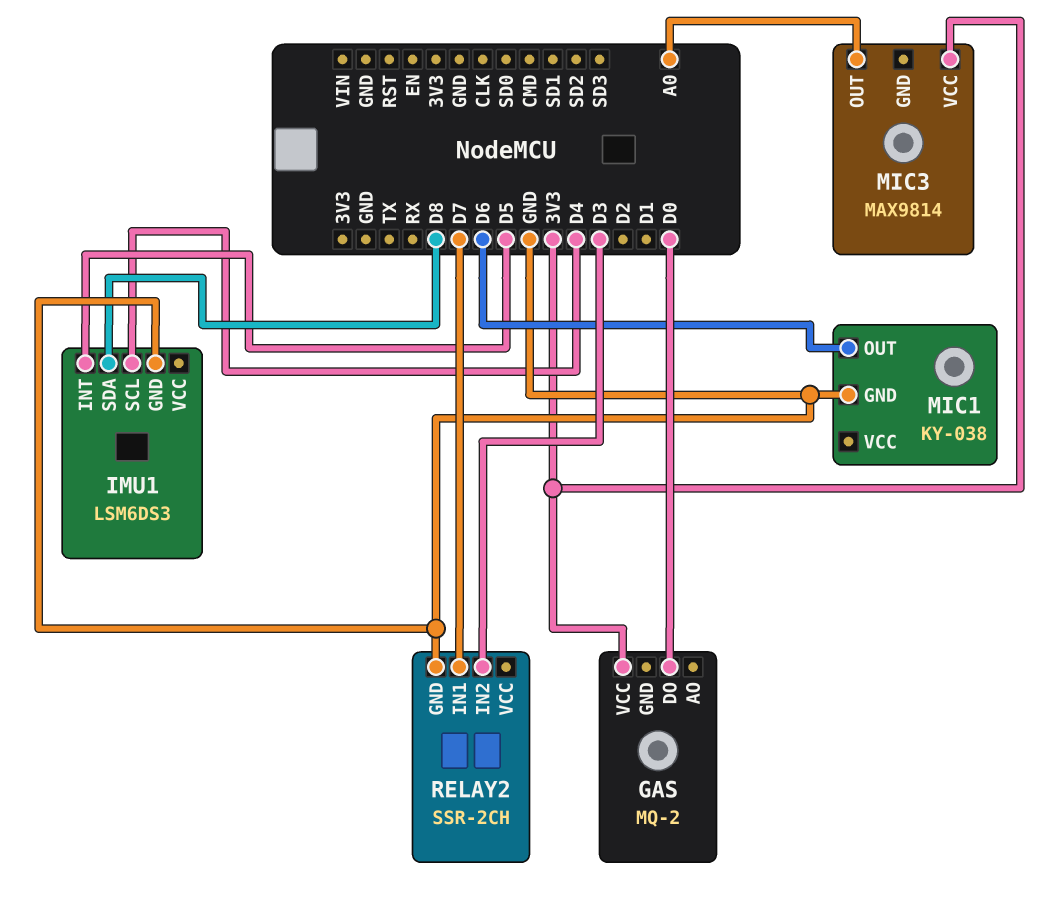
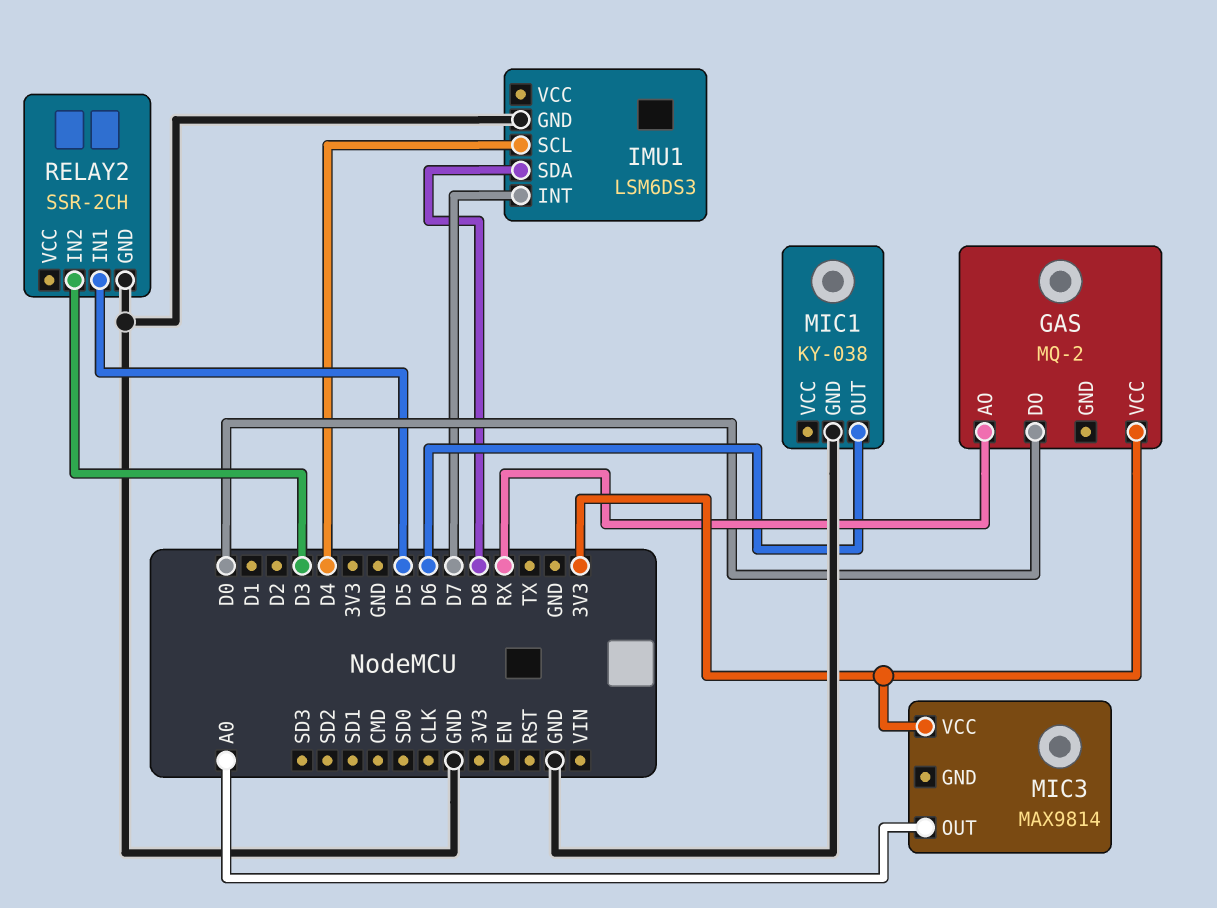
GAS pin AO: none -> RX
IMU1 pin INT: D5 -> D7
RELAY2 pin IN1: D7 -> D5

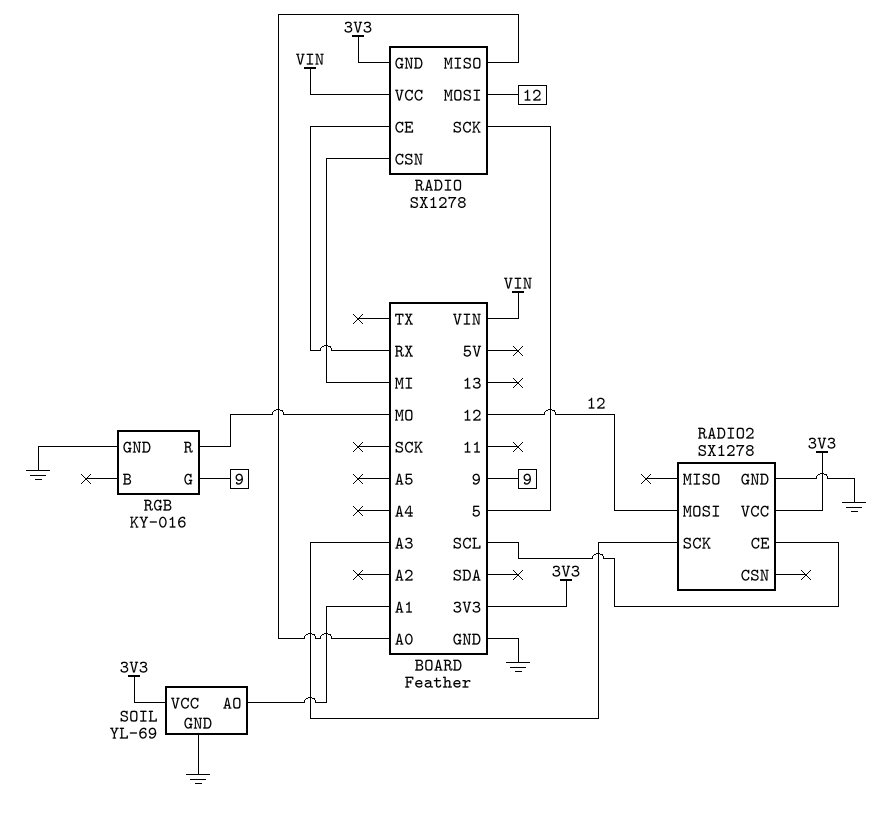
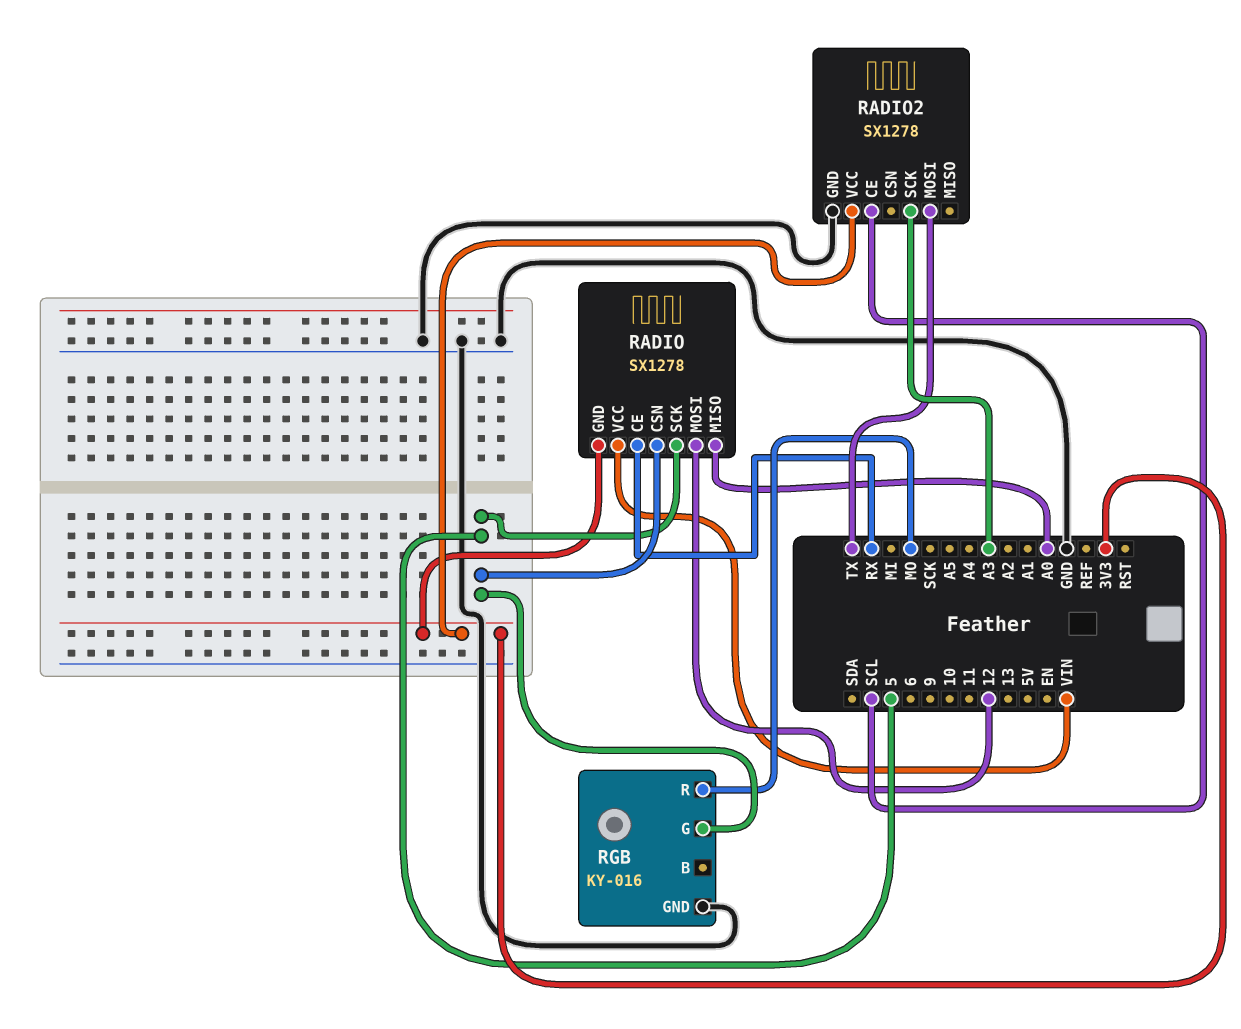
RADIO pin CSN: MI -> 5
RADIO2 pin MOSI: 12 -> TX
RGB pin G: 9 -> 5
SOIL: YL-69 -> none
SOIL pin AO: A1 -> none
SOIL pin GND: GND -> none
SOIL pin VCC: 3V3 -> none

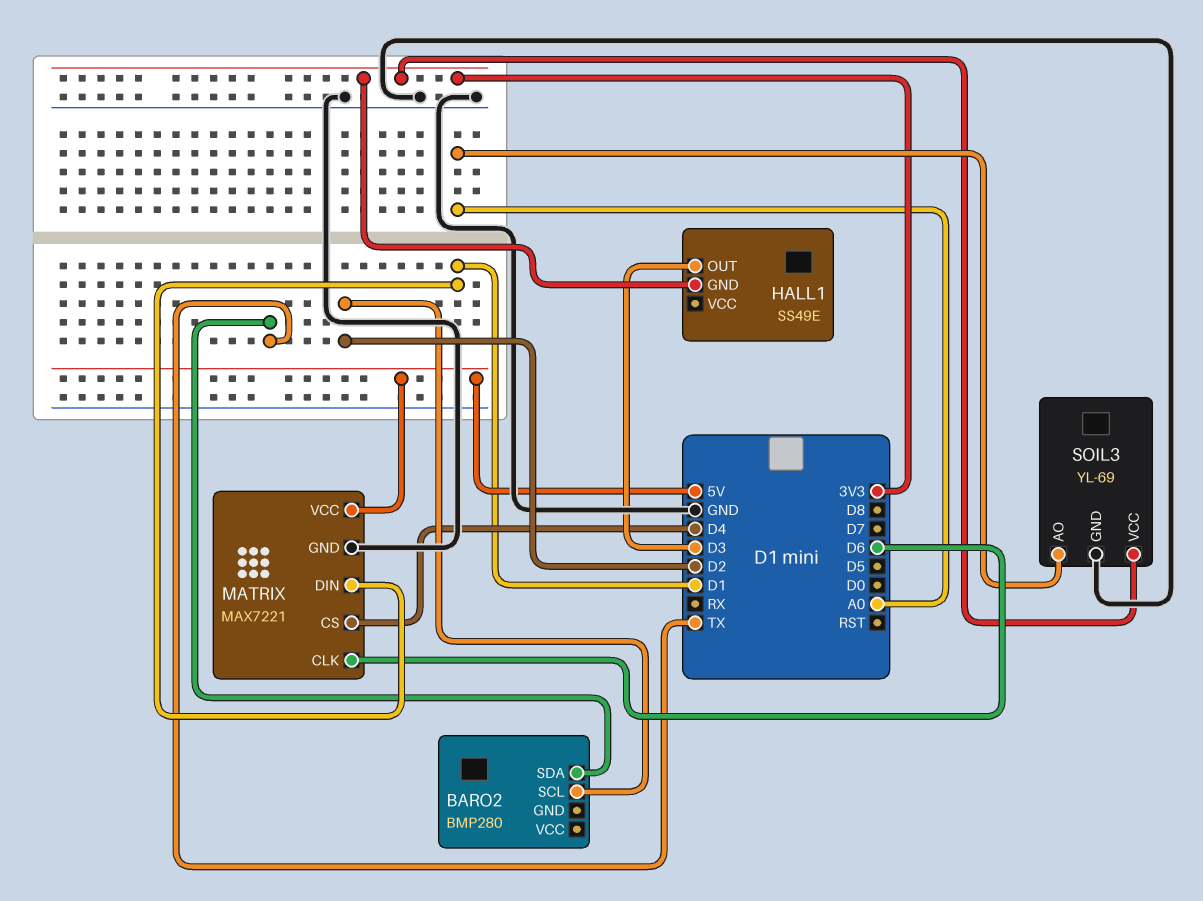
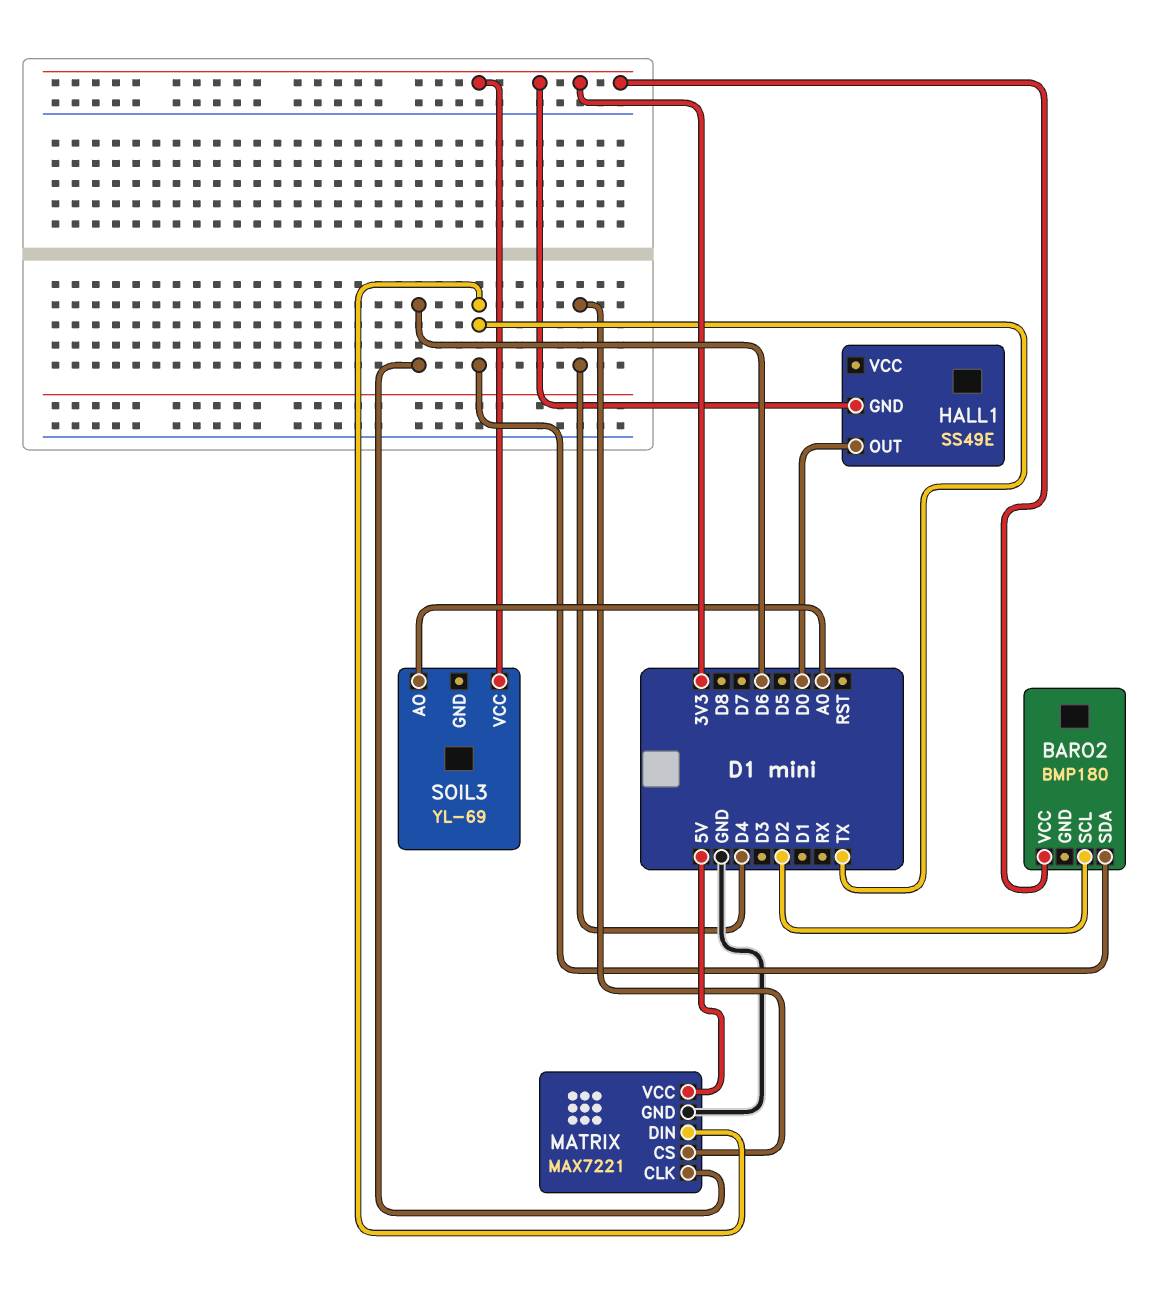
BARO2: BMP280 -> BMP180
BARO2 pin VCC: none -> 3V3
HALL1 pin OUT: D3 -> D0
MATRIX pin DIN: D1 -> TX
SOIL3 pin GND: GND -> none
-- -- --
Copy out the records exactly. Do not include the pictures.

EXERCISE ANSWER:
GAS pin AO: none -> RX
IMU1 pin INT: D5 -> D7
RELAY2 pin IN1: D7 -> D5

RADIO pin CSN: MI -> 5
RADIO2 pin MOSI: 12 -> TX
RGB pin G: 9 -> 5
SOIL: YL-69 -> none
SOIL pin AO: A1 -> none
SOIL pin GND: GND -> none
SOIL pin VCC: 3V3 -> none

BARO2: BMP280 -> BMP180
BARO2 pin VCC: none -> 3V3
HALL1 pin OUT: D3 -> D0
MATRIX pin DIN: D1 -> TX
SOIL3 pin GND: GND -> none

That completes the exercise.